■ TASK REQUIREMENTS: Exact reproduction of the data is required, with images excluded.

━━━━━━━━━━━━━━━━━━━━

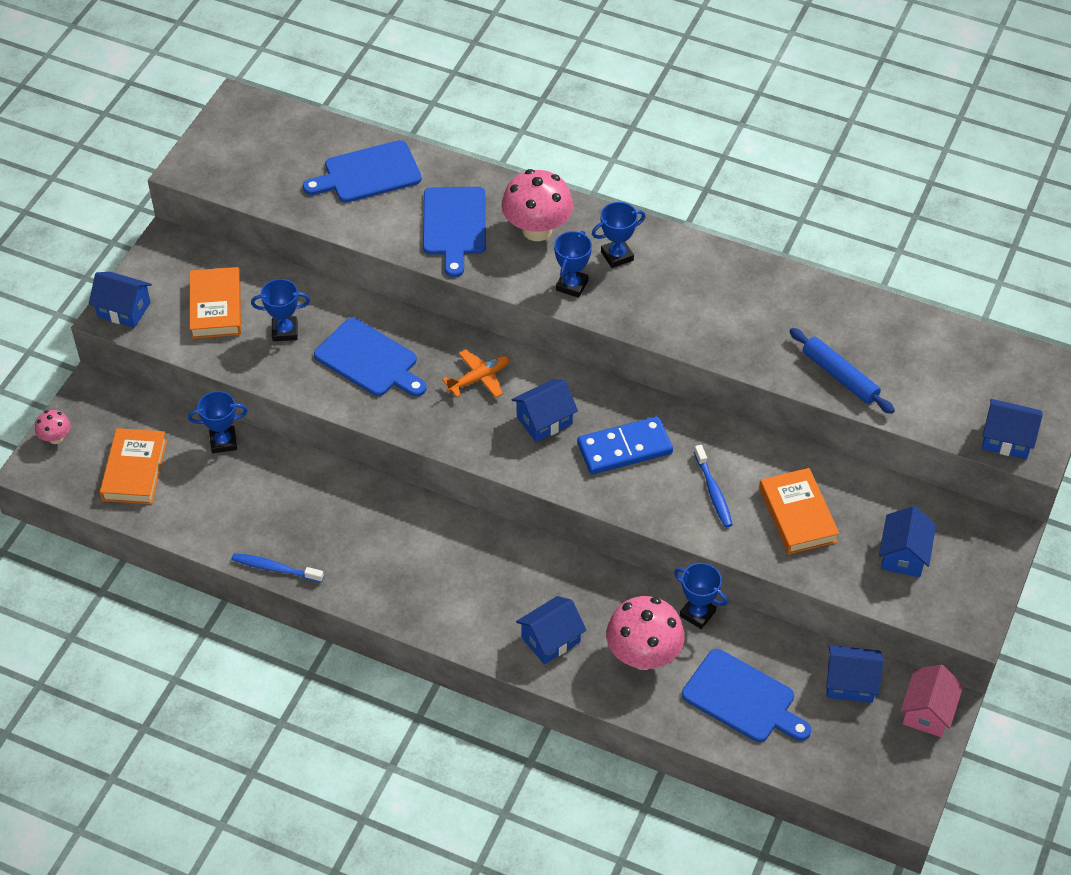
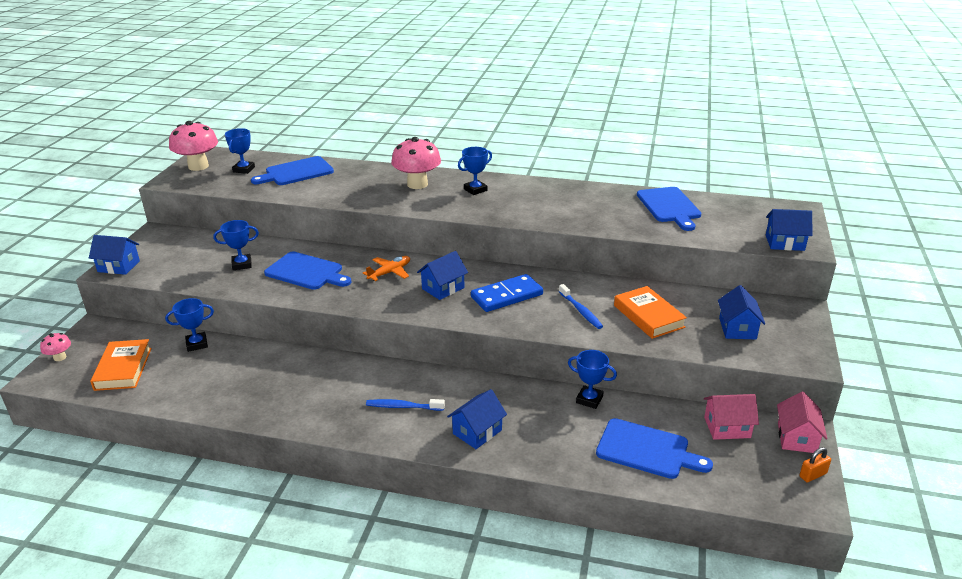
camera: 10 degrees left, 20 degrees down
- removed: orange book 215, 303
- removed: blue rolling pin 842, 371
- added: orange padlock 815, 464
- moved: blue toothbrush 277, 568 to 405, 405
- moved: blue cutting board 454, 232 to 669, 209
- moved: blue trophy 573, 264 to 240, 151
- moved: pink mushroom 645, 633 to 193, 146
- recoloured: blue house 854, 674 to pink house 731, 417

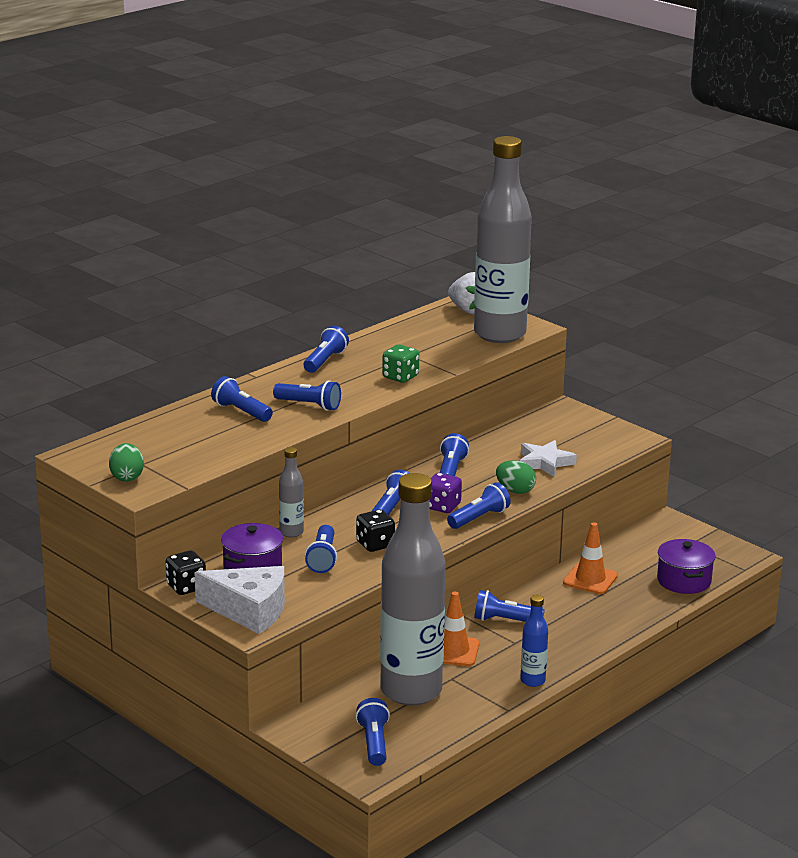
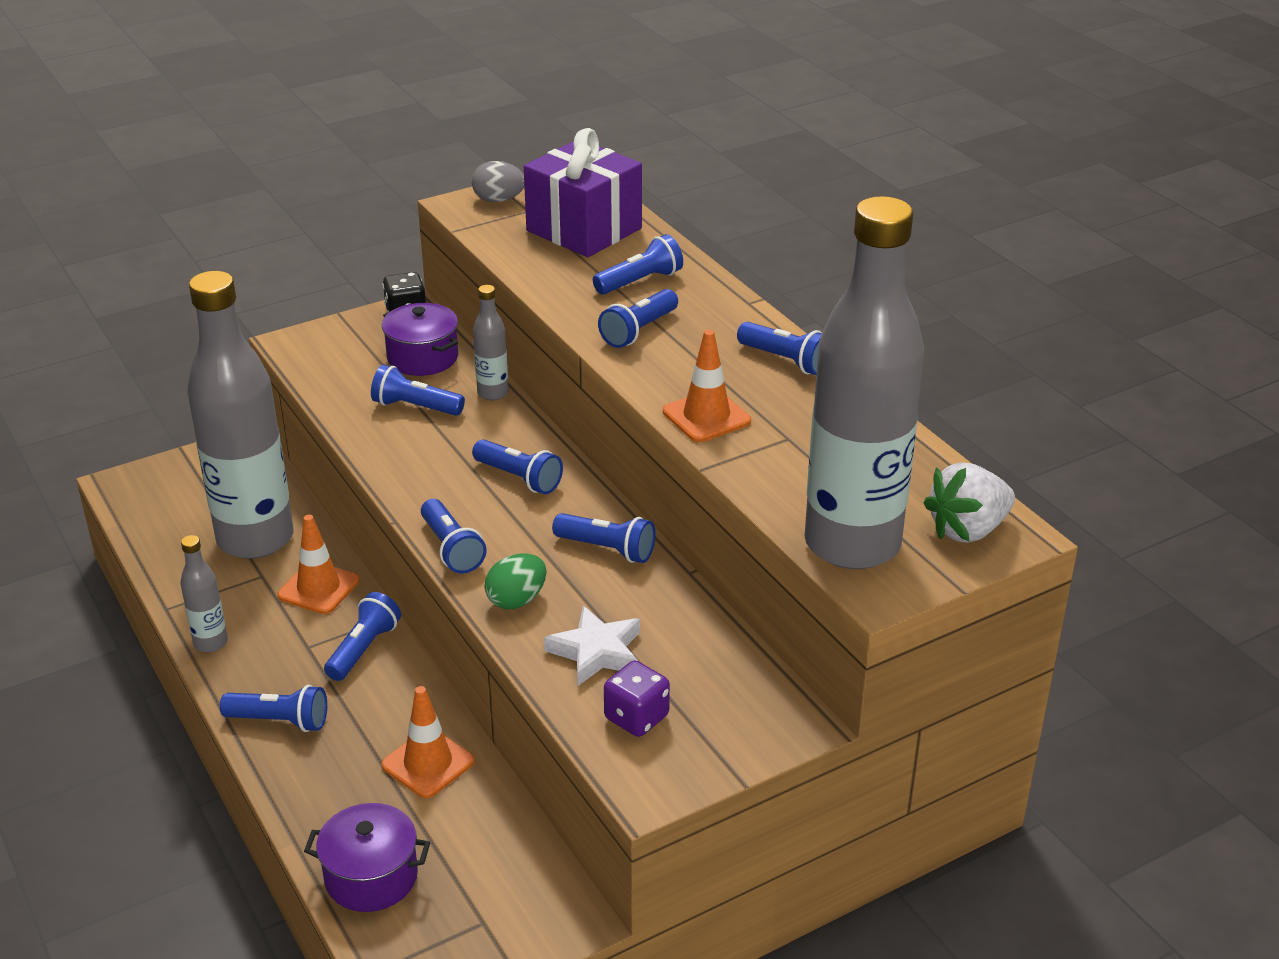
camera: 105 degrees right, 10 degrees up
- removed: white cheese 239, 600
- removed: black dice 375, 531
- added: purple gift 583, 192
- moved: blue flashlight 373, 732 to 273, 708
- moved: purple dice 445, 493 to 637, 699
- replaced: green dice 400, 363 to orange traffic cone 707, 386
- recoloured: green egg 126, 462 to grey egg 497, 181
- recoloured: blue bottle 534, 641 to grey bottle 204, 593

━━━━━━━━━━━━━━━━━━━━

■ RESULT OF THE EXERCISE:
camera: 10 degrees left, 20 degrees down
- removed: orange book 215, 303
- removed: blue rolling pin 842, 371
- added: orange padlock 815, 464
- moved: blue toothbrush 277, 568 to 405, 405
- moved: blue cutting board 454, 232 to 669, 209
- moved: blue trophy 573, 264 to 240, 151
- moved: pink mushroom 645, 633 to 193, 146
- recoloured: blue house 854, 674 to pink house 731, 417

camera: 105 degrees right, 10 degrees up
- removed: white cheese 239, 600
- removed: black dice 375, 531
- added: purple gift 583, 192
- moved: blue flashlight 373, 732 to 273, 708
- moved: purple dice 445, 493 to 637, 699
- replaced: green dice 400, 363 to orange traffic cone 707, 386
- recoloured: green egg 126, 462 to grey egg 497, 181
- recoloured: blue bottle 534, 641 to grey bottle 204, 593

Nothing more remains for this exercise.